» What needs to be done
Below are records; the lines starting at the one with "brown line: rotated" and ending at the one with "cyan arrow: rotated 147 degrees clockwise" must be reproduced exactly, both included. Pictures must not appear.

» Dataset records
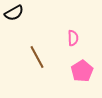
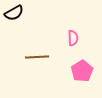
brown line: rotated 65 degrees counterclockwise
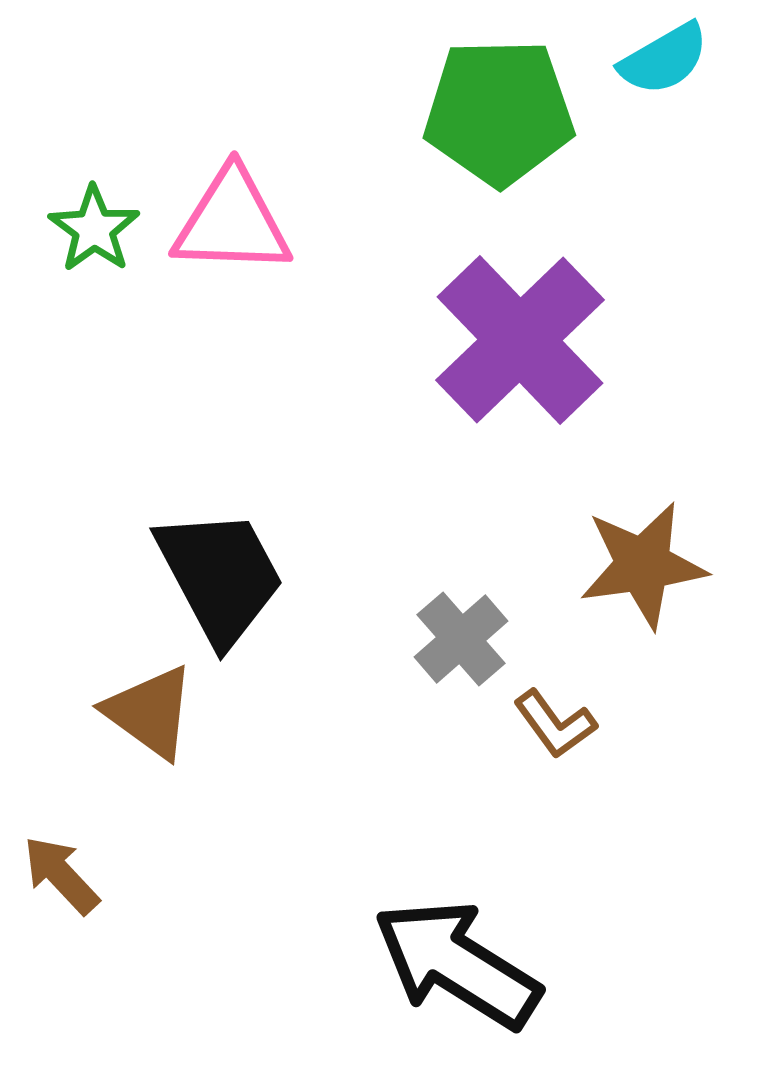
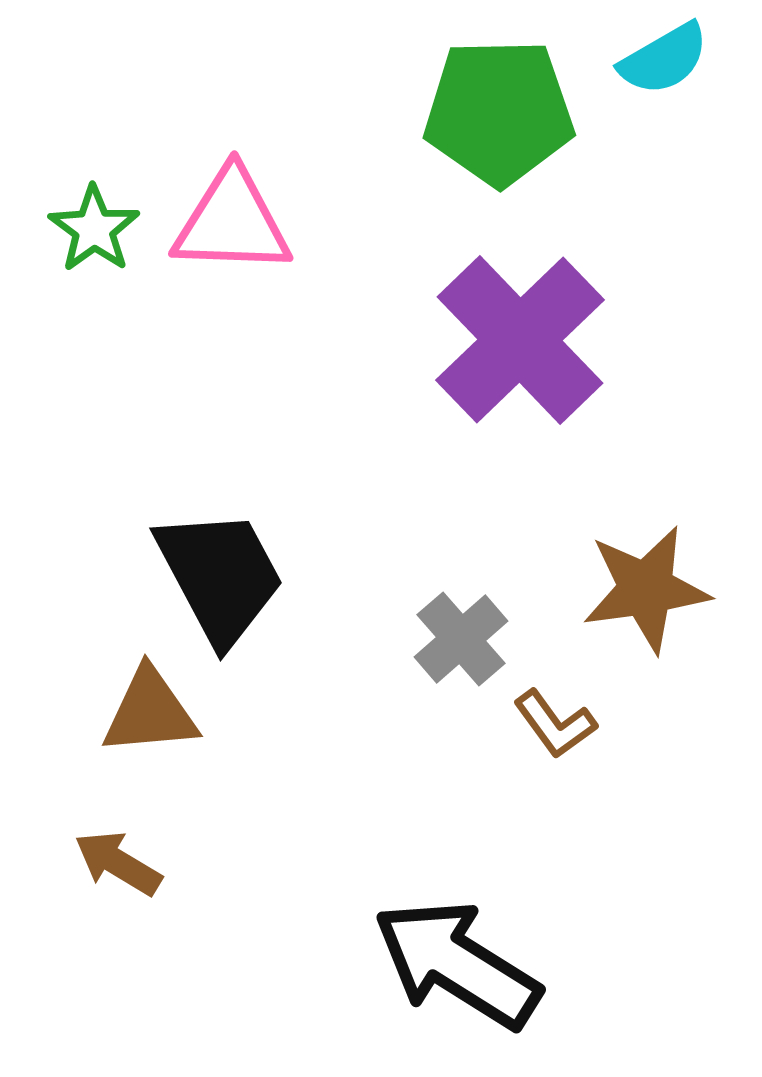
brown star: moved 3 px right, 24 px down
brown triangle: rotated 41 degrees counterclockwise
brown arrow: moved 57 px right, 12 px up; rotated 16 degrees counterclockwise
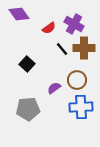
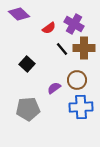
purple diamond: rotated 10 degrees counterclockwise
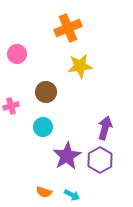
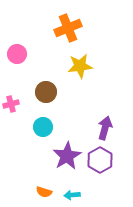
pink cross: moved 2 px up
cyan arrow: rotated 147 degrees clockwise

...

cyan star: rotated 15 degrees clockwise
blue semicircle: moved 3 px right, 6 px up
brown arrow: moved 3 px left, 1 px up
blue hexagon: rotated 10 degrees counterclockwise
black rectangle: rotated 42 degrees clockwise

» Answer to the exercise
brown line: rotated 65 degrees counterclockwise
brown star: moved 3 px right, 24 px down
brown triangle: rotated 41 degrees counterclockwise
brown arrow: moved 57 px right, 12 px up; rotated 16 degrees counterclockwise
purple diamond: rotated 10 degrees counterclockwise
pink cross: moved 2 px up
cyan arrow: rotated 147 degrees clockwise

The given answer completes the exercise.